Your objective: From the material below, copy every line in which the word "zener" occurs.

▽

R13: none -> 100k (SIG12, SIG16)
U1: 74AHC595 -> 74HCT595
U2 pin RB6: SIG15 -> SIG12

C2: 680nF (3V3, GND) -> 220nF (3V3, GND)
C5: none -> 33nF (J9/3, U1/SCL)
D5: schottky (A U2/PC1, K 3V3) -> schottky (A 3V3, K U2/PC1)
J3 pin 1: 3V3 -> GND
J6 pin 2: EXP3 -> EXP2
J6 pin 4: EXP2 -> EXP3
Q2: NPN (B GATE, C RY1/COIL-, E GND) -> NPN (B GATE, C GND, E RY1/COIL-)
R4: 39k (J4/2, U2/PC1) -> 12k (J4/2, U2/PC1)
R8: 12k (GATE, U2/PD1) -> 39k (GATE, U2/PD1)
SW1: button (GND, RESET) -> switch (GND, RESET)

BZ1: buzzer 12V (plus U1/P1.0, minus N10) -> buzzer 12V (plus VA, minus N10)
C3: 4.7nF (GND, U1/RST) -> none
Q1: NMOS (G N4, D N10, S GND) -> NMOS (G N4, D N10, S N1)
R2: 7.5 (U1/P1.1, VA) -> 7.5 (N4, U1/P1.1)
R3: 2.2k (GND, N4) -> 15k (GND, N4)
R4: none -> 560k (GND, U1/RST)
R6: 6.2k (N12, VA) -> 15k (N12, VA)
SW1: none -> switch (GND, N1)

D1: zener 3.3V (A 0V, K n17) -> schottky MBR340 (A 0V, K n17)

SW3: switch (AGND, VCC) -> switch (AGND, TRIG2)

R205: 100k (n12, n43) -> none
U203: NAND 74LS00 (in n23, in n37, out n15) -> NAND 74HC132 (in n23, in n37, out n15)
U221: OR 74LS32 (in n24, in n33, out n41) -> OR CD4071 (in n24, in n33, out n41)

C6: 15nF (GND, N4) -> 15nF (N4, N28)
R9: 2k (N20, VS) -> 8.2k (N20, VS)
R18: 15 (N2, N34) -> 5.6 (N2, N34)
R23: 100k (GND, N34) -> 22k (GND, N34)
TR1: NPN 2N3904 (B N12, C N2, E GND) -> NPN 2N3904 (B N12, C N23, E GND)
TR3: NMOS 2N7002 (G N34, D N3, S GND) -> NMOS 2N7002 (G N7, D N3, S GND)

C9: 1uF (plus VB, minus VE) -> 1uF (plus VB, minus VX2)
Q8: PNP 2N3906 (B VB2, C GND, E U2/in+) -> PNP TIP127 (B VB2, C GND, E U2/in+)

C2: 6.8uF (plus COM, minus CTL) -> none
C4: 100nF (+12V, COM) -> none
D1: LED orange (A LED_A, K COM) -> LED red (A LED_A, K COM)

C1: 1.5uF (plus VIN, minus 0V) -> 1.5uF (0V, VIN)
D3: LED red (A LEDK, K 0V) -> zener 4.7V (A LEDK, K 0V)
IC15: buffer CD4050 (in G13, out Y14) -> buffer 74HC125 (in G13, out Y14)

△

Task solution:
D1: zener 3.3V (A 0V, K n17) -> schottky MBR340 (A 0V, K n17)
D3: LED red (A LEDK, K 0V) -> zener 4.7V (A LEDK, K 0V)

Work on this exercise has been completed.